**About this exercise**
Transcribe, word for word, the line containing "PIXELS: WS2812B -> SK6812" and each line following it through the end of the listing below. Omit all other lines.

**Data**

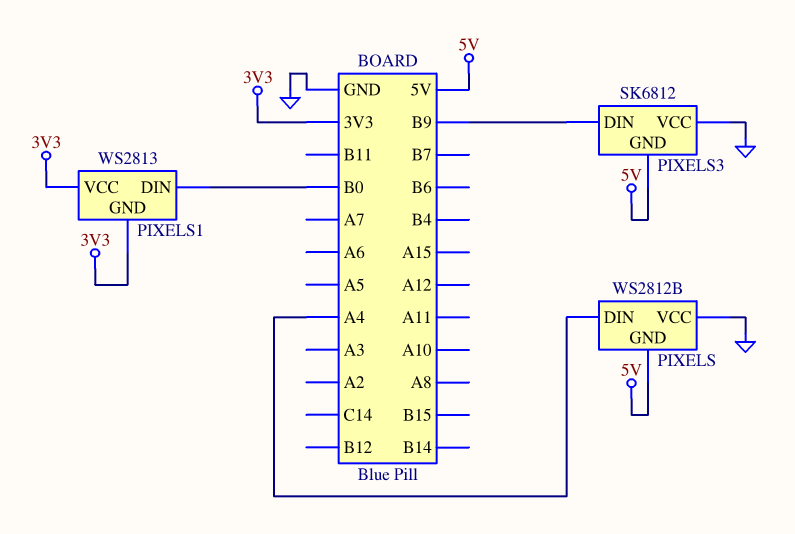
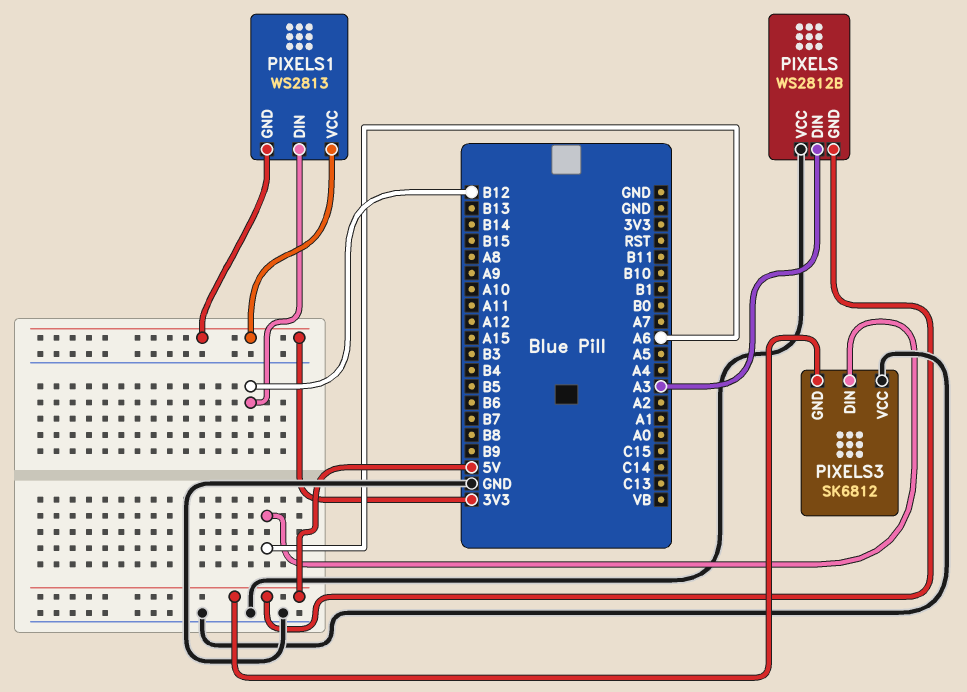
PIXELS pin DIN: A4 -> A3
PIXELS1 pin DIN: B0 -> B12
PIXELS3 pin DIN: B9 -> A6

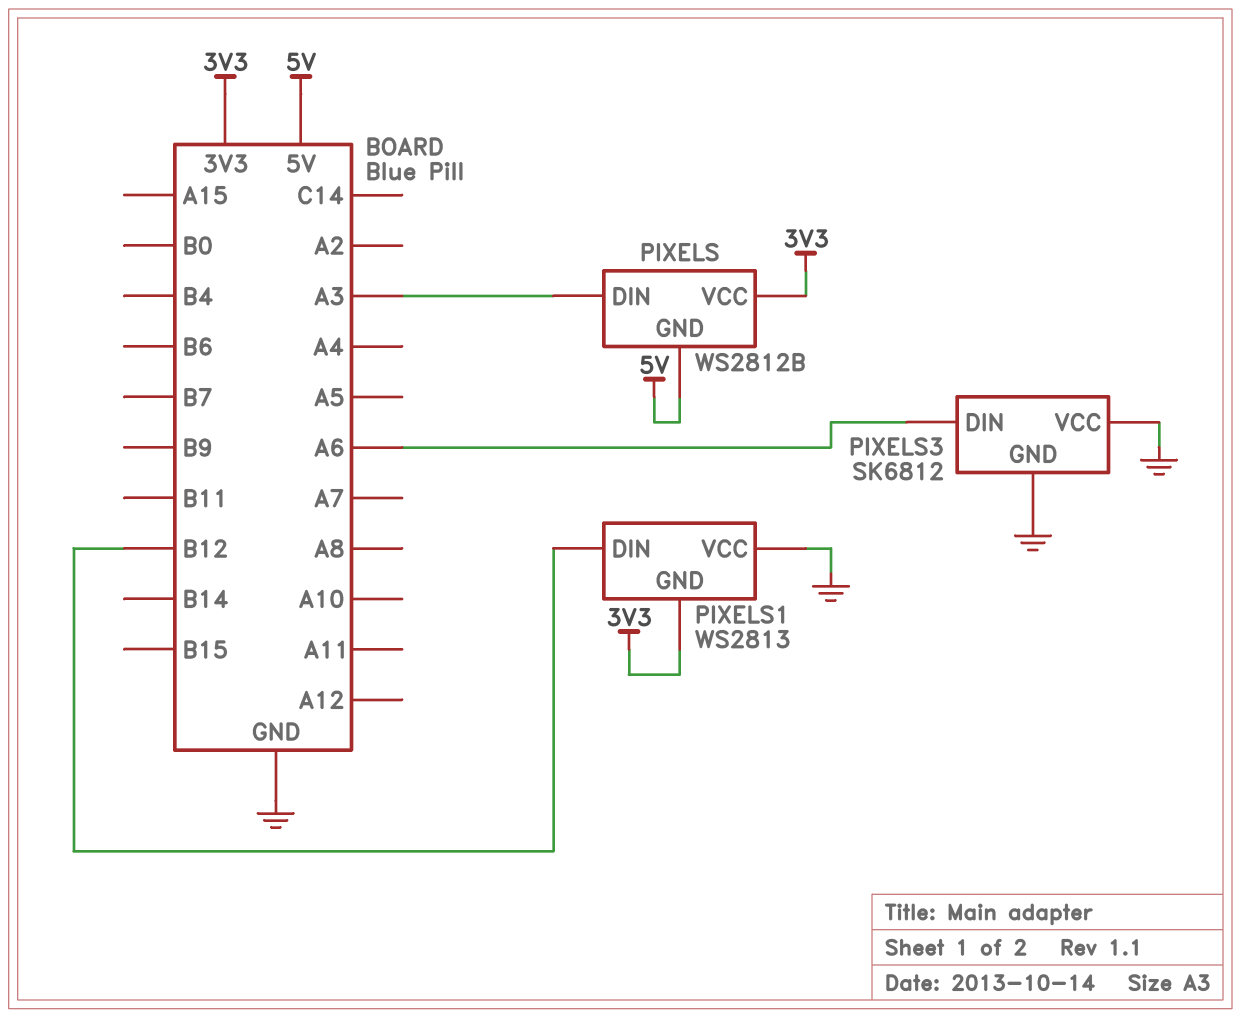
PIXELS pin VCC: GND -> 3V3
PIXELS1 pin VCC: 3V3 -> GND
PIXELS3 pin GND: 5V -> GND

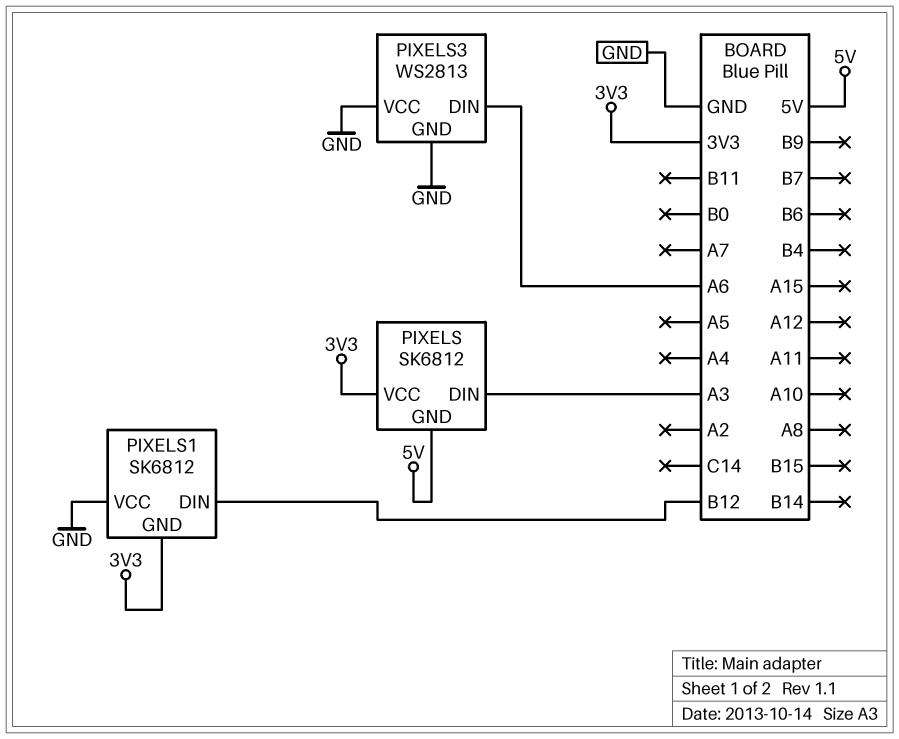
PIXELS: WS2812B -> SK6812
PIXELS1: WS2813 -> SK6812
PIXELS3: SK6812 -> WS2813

**Result**
PIXELS: WS2812B -> SK6812
PIXELS1: WS2813 -> SK6812
PIXELS3: SK6812 -> WS2813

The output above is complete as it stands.